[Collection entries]
◆ ◆ ◆

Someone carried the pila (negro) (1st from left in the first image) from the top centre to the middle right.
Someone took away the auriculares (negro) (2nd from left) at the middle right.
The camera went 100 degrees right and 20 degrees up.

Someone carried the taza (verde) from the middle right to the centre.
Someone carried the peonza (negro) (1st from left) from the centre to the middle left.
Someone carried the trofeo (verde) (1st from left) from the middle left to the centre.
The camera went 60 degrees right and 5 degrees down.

◆ ◆ ◆

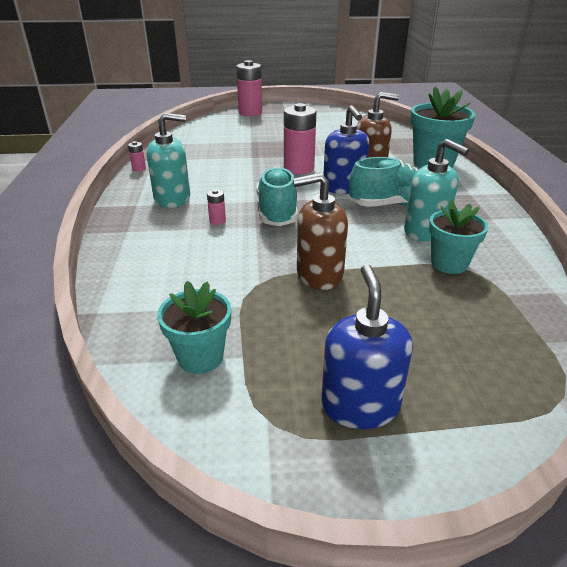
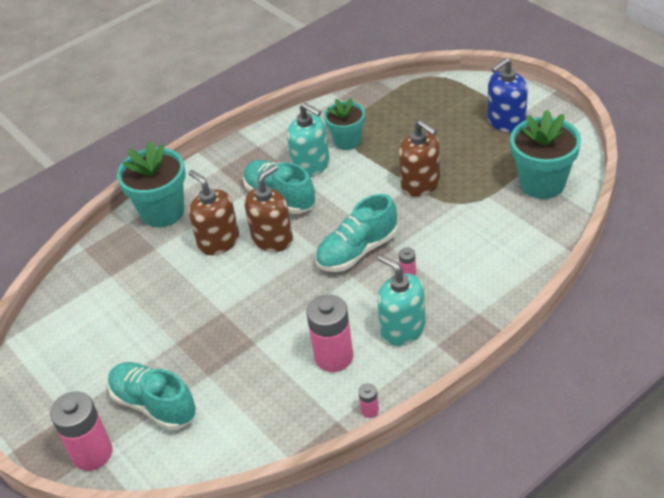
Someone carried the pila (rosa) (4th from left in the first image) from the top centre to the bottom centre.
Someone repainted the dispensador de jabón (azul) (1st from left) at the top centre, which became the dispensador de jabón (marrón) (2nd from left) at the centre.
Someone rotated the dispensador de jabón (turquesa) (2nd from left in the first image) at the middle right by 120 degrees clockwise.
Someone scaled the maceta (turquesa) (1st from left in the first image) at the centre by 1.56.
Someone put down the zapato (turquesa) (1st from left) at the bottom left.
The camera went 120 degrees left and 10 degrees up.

◆ ◆ ◆

[PROBLEM REQUIREMENTS]
The entries above hold a line with "Someone carried the pila (negro)" and a later line with "Someone took away". Write out exactly those lines and all lines between, nothing more.

[RESULT]
Someone carried the pila (negro) (1st from left in the first image) from the top centre to the middle right.
Someone took away the auriculares (negro) (2nd from left) at the middle right.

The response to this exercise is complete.